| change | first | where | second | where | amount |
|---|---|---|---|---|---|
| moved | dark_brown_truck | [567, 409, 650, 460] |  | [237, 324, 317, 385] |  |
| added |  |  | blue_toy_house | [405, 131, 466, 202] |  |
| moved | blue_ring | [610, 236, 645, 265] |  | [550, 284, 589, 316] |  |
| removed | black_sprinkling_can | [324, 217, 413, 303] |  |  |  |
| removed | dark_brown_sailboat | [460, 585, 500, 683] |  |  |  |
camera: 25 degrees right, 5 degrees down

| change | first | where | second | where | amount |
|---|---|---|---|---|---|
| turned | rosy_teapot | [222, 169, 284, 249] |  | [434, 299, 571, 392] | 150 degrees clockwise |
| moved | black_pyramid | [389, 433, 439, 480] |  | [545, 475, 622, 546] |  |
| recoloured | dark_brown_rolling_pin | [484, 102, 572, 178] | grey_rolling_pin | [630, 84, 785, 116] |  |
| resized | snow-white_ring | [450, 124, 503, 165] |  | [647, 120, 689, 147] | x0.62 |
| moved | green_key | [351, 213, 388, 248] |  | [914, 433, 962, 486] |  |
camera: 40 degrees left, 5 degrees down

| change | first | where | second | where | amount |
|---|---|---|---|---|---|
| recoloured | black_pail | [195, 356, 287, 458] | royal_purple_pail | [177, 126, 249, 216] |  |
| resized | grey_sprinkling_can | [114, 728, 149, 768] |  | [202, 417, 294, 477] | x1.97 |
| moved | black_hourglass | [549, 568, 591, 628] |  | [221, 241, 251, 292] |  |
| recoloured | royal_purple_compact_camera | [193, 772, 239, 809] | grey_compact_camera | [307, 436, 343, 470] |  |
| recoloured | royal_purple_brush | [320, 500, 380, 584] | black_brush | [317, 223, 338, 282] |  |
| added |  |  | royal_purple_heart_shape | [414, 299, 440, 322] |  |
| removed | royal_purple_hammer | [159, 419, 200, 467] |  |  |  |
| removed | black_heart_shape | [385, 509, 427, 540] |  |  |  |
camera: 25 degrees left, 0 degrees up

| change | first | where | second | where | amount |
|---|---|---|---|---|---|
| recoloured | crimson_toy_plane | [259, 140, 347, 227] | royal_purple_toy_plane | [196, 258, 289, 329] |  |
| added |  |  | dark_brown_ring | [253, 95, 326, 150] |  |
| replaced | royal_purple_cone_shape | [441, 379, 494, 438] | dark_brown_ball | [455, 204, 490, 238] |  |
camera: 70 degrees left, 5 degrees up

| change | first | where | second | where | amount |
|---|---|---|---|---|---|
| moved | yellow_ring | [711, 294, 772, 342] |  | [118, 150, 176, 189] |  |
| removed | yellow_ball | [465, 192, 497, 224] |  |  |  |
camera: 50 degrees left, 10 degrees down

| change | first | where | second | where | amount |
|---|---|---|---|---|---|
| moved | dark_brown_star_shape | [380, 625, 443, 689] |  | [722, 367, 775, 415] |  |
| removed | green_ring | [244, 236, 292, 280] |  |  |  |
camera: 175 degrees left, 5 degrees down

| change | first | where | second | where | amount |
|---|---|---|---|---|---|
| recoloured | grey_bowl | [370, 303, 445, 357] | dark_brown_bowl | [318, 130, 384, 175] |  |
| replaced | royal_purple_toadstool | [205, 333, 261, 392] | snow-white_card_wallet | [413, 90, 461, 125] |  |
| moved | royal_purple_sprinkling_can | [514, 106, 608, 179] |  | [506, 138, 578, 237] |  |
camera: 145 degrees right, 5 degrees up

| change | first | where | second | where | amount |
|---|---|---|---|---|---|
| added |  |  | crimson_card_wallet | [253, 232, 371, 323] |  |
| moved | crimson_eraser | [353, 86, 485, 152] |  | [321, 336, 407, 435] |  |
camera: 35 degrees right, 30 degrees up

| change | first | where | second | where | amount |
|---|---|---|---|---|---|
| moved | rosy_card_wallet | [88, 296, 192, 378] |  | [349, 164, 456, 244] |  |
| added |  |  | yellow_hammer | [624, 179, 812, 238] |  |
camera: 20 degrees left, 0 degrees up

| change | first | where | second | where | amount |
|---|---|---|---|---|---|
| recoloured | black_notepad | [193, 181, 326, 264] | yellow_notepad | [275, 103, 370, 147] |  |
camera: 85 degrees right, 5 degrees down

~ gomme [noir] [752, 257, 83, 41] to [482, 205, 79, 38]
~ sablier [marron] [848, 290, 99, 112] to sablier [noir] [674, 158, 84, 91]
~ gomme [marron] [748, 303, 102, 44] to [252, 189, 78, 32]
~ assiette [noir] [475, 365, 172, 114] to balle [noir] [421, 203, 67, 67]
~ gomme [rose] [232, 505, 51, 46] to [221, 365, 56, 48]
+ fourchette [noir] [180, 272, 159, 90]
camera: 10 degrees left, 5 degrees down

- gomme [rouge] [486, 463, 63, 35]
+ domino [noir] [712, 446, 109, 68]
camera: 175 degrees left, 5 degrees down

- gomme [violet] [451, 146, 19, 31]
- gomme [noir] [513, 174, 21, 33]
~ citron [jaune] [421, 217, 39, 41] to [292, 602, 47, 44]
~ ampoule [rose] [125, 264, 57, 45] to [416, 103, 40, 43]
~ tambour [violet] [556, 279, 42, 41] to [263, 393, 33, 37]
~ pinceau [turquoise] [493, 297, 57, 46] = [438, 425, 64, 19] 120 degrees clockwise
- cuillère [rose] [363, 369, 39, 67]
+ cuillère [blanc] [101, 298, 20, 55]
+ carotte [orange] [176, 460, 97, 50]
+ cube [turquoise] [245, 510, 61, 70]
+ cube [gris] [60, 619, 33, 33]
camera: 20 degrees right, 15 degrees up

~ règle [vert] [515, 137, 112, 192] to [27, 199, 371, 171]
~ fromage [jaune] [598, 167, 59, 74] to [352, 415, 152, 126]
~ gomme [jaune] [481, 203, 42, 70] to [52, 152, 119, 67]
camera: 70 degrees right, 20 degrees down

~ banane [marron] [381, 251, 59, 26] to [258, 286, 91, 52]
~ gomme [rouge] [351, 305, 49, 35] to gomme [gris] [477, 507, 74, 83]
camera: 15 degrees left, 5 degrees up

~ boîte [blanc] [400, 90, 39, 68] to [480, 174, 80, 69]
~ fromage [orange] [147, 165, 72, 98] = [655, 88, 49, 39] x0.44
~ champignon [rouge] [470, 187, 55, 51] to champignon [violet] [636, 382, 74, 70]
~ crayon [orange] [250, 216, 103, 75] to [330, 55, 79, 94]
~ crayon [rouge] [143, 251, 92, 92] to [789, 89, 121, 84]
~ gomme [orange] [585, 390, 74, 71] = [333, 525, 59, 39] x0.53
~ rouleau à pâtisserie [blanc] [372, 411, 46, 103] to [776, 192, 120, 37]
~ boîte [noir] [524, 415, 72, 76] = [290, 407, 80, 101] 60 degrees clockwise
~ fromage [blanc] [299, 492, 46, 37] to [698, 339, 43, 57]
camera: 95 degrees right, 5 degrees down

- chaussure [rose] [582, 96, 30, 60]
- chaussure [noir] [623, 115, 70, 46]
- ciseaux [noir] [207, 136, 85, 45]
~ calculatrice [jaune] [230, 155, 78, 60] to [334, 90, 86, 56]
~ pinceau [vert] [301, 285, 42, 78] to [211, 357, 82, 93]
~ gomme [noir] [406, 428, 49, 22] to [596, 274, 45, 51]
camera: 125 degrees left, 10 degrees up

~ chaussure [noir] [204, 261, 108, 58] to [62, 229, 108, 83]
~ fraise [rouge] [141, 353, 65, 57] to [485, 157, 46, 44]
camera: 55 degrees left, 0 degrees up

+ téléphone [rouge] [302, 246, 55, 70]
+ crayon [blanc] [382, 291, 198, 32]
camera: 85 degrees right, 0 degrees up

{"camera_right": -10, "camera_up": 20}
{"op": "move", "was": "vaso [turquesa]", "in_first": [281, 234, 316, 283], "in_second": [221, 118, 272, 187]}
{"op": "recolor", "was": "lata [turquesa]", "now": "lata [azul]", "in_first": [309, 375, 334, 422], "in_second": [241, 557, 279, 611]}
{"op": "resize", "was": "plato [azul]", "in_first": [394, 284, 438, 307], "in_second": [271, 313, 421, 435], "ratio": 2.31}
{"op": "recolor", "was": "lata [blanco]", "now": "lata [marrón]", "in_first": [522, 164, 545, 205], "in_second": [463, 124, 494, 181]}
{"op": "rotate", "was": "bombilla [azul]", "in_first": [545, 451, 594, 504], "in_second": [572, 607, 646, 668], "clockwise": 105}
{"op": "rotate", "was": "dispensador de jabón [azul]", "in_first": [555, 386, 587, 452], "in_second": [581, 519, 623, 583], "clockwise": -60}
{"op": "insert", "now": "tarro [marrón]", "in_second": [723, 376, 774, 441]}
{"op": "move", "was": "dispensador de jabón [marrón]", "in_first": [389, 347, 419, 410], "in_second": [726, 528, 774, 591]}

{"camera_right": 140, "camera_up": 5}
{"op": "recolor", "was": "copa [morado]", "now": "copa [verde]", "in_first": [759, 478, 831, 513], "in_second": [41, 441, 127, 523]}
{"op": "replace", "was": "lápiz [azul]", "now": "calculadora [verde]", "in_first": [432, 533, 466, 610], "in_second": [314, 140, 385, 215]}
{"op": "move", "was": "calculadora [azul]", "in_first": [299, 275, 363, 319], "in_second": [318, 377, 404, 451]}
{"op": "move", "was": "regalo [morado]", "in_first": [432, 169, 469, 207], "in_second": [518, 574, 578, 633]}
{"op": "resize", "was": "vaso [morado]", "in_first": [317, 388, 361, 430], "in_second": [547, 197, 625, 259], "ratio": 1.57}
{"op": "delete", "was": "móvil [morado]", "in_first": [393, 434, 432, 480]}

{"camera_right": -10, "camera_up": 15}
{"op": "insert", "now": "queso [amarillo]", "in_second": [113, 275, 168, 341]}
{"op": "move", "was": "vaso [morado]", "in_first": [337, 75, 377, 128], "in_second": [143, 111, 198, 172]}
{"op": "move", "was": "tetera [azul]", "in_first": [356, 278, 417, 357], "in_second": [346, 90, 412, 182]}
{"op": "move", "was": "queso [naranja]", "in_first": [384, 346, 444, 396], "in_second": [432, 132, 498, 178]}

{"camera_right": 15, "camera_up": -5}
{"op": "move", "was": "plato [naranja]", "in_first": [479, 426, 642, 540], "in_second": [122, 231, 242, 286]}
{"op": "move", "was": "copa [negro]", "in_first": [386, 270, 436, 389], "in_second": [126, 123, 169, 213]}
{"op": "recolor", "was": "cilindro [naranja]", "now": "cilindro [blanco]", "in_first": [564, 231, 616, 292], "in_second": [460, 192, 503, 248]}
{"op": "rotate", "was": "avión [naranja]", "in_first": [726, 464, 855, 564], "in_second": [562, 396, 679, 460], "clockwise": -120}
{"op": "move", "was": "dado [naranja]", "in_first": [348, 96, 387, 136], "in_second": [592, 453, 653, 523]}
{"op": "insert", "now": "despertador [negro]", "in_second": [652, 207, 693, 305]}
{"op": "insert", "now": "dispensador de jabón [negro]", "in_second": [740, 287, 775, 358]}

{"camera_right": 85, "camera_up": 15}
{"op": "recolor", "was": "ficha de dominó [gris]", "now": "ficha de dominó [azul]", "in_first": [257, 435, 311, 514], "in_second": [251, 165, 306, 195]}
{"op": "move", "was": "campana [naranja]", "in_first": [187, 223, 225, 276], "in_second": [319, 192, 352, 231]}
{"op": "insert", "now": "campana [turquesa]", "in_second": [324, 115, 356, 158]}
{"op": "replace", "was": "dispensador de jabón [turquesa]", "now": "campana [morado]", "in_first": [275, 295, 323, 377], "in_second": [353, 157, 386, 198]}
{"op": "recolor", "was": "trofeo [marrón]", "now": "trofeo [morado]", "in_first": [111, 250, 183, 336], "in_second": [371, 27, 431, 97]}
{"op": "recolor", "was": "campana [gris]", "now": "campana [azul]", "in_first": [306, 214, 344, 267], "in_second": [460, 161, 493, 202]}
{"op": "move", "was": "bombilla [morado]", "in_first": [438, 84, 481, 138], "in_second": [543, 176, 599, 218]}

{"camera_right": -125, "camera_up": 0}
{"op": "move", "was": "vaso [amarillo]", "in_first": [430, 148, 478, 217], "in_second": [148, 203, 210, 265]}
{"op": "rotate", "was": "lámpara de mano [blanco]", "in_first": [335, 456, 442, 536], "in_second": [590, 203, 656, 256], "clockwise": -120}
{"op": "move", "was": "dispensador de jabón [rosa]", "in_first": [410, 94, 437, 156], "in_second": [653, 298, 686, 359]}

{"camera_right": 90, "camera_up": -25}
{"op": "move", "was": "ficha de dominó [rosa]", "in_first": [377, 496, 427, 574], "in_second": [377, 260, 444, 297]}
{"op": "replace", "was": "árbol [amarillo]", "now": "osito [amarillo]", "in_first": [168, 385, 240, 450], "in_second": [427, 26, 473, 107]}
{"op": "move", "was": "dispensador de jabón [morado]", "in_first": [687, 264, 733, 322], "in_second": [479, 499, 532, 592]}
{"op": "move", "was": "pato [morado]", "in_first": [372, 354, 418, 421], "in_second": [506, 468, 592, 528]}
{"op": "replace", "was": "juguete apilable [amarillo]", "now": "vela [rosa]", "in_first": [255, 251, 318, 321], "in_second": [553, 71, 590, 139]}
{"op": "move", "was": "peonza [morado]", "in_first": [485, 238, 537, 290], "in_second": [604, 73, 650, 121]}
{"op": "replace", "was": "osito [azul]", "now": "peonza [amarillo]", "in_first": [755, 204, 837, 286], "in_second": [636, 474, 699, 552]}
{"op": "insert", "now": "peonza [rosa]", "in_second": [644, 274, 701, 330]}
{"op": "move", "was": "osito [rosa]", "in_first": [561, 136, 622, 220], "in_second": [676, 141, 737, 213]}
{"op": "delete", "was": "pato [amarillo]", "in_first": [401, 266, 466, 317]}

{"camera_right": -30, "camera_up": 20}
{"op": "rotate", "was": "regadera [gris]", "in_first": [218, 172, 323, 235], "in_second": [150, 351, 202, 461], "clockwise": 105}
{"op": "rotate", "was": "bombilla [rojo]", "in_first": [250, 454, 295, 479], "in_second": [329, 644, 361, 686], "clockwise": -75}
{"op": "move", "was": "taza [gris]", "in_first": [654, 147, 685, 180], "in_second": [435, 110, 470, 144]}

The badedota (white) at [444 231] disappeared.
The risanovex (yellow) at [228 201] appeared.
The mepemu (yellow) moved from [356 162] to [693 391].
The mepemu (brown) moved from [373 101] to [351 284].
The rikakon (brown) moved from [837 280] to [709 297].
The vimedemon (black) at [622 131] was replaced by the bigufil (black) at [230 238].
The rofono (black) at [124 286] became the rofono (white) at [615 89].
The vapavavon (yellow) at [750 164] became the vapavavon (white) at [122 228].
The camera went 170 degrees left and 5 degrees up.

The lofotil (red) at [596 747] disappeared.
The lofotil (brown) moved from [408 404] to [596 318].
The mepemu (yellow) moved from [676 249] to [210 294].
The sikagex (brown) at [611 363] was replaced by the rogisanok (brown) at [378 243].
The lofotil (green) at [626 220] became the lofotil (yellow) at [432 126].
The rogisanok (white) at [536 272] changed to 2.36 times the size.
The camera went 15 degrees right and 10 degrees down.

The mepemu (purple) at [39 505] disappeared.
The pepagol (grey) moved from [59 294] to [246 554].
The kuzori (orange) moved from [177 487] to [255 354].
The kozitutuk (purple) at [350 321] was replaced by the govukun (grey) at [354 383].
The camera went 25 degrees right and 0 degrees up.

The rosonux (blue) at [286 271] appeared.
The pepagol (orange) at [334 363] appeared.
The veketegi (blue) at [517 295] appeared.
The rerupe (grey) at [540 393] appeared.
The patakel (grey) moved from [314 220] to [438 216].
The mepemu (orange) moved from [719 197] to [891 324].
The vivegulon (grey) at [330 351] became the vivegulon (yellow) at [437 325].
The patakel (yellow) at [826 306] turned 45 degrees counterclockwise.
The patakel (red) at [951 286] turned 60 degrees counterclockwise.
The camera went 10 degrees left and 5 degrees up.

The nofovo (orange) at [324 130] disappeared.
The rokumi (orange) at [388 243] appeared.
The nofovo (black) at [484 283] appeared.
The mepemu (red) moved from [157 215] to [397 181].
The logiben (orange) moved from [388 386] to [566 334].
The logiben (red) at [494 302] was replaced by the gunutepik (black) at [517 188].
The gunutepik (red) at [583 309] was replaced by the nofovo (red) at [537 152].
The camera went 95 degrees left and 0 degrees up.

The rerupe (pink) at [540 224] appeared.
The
#####
_Instructions to follow_
Each line of the material that has "lata" in it should be counted; reply with that number alone.

_Answer to this task_
2